## ACTIVITY
In the records below, begin at the line containing "brown circle: (120, 74) -> (132, 68), moved" and end at the line containing "blue triangle: (127, 131) -> (95, 97), moved"; quote every line in that span exactly, including both boundary lines, and no others.

Stored records:
===============

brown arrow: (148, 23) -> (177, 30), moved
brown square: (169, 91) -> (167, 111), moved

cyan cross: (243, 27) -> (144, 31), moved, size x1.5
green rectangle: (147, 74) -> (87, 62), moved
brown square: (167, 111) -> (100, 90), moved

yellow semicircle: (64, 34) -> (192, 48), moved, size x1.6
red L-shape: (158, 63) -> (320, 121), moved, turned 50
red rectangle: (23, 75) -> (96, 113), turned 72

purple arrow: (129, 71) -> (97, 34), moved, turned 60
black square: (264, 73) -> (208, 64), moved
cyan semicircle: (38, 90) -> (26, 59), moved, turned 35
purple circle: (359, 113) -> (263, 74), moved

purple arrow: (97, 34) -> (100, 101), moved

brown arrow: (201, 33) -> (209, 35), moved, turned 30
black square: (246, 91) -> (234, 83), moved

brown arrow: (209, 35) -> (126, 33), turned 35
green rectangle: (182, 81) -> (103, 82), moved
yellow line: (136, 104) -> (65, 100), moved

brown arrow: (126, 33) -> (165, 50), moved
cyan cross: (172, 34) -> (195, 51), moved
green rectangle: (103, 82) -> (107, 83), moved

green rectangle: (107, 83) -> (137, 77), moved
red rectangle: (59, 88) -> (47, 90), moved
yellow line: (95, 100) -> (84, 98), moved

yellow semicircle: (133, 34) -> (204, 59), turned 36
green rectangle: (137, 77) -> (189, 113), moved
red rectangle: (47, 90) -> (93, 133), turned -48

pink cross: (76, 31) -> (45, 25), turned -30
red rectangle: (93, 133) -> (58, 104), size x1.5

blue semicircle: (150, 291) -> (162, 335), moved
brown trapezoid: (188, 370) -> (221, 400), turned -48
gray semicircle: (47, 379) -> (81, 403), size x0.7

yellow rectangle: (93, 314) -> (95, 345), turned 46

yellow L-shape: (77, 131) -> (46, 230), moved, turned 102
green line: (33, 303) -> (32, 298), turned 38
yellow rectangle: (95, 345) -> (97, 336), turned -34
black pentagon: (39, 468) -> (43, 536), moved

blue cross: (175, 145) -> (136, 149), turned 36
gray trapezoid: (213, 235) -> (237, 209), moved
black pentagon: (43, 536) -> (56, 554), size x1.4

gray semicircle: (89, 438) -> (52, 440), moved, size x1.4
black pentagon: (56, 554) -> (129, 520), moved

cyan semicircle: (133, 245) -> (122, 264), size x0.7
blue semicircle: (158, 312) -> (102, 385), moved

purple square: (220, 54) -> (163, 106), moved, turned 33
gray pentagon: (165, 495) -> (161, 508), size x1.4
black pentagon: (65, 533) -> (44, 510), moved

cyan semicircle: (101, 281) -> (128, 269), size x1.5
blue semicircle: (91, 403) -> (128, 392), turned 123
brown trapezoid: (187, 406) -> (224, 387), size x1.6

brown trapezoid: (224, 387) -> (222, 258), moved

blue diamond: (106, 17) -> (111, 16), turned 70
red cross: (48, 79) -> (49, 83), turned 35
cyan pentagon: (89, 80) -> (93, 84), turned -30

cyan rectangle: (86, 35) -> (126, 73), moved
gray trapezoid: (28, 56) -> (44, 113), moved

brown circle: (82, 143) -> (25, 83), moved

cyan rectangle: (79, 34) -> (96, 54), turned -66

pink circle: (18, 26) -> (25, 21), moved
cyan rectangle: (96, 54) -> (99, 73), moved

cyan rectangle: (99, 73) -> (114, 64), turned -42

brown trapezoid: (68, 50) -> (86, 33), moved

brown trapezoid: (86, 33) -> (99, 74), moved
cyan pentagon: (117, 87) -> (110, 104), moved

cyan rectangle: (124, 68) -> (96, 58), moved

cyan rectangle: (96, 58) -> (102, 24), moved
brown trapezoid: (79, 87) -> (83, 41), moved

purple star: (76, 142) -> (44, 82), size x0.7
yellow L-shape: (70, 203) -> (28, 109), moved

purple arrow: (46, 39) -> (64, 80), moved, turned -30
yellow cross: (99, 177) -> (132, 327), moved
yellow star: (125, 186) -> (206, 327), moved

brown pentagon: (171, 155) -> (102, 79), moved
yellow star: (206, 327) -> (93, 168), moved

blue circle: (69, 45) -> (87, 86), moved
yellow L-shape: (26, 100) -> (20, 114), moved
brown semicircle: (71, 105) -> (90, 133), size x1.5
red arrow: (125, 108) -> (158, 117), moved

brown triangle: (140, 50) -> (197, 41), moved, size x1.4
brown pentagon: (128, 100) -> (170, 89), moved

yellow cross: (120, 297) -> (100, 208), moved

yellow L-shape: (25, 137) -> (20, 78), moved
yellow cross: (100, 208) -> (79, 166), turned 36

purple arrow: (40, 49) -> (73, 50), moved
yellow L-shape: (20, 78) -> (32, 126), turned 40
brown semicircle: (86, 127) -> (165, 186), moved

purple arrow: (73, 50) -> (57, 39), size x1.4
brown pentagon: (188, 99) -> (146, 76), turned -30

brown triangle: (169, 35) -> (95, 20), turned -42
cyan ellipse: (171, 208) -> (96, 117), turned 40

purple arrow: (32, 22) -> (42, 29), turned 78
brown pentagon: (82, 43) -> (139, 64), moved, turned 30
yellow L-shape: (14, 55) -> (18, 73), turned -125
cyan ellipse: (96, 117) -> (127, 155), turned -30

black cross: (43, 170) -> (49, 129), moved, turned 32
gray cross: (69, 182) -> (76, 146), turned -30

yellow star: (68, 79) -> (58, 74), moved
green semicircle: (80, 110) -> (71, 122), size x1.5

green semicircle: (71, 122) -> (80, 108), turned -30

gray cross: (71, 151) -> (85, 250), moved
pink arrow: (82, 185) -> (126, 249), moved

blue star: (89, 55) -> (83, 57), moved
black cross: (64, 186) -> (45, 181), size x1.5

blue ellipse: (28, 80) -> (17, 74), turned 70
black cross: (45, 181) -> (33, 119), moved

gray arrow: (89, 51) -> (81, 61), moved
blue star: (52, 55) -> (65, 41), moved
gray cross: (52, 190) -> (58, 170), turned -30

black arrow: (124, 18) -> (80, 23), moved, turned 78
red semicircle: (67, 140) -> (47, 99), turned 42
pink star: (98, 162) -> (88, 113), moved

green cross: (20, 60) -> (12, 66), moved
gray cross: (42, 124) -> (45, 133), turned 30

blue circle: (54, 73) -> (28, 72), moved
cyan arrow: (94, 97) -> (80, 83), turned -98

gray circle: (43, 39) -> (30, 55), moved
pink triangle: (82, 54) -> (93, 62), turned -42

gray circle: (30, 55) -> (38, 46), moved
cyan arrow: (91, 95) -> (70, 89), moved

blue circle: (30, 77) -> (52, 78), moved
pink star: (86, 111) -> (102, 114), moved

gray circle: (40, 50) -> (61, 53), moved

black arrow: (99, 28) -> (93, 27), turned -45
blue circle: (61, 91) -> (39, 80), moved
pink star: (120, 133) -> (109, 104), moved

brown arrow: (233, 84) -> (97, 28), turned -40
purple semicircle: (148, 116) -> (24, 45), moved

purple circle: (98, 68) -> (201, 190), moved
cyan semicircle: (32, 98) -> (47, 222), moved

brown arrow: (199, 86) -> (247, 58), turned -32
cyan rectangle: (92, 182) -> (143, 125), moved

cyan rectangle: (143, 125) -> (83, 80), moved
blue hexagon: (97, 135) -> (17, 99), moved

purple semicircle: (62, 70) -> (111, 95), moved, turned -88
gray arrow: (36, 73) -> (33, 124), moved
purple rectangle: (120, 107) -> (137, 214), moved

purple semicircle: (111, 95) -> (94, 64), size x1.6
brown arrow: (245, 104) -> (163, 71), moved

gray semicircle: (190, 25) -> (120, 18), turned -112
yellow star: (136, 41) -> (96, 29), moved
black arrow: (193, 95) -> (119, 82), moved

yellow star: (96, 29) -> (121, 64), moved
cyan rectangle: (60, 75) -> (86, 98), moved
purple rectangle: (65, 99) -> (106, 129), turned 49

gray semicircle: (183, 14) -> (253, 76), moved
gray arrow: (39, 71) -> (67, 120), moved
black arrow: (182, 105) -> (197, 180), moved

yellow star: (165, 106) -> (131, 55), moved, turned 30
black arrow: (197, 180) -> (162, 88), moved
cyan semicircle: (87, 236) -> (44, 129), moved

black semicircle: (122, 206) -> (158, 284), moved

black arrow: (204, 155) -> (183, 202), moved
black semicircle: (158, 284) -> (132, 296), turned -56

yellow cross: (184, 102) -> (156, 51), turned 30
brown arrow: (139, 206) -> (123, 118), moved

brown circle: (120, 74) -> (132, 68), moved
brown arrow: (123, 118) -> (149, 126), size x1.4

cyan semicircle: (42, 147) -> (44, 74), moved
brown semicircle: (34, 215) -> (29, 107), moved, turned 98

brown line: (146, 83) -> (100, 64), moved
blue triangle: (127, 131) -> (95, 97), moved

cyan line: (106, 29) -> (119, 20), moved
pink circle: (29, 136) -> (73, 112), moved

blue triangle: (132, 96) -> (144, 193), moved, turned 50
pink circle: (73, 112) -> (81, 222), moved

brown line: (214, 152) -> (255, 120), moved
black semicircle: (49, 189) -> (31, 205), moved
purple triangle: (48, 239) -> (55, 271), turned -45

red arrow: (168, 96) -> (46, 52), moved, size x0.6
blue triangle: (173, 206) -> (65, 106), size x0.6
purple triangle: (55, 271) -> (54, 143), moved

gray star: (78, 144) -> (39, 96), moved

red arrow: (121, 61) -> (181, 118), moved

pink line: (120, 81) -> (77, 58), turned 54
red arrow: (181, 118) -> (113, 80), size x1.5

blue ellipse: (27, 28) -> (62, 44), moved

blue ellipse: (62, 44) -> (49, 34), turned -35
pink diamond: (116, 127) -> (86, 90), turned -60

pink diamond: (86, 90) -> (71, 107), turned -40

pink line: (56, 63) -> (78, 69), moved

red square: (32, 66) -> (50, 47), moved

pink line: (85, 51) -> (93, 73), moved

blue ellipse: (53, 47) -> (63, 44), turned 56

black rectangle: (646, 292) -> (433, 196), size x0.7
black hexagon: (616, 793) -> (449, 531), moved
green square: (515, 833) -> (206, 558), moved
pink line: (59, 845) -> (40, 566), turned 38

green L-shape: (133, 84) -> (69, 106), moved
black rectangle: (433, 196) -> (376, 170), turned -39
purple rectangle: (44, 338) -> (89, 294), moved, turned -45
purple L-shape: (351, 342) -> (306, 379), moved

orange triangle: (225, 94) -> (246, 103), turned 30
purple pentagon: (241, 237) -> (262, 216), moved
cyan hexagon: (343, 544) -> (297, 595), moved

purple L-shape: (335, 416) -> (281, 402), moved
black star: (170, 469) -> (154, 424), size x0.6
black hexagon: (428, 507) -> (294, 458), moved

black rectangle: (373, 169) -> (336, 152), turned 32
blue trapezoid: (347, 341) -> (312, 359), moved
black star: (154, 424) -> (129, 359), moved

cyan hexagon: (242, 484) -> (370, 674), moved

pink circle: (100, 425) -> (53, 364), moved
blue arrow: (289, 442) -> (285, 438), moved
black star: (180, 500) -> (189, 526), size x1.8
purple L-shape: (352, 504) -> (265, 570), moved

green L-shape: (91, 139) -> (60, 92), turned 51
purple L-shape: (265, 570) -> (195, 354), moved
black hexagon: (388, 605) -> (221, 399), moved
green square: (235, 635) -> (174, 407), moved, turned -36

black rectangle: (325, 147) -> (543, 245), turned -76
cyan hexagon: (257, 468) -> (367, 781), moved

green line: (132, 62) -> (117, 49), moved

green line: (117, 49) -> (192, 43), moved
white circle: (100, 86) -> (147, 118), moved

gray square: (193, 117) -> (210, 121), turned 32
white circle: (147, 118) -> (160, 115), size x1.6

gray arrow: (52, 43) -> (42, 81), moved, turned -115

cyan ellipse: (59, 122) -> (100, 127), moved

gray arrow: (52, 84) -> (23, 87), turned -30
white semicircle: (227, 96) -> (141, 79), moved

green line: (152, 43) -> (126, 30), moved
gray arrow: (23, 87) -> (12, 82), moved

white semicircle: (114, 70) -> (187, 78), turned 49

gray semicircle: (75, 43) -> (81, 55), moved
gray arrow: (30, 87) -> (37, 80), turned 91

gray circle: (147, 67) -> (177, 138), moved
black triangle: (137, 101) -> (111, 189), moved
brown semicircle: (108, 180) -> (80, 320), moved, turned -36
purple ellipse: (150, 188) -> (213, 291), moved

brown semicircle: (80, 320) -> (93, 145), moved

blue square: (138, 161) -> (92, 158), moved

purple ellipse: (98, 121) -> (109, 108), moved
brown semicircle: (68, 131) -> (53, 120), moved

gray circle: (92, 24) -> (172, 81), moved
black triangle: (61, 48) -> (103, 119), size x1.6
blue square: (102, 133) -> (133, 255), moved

===============

## REPLY TO THE EXERCISE
brown circle: (120, 74) -> (132, 68), moved
brown arrow: (123, 118) -> (149, 126), size x1.4

cyan semicircle: (42, 147) -> (44, 74), moved
brown semicircle: (34, 215) -> (29, 107), moved, turned 98

brown line: (146, 83) -> (100, 64), moved
blue triangle: (127, 131) -> (95, 97), moved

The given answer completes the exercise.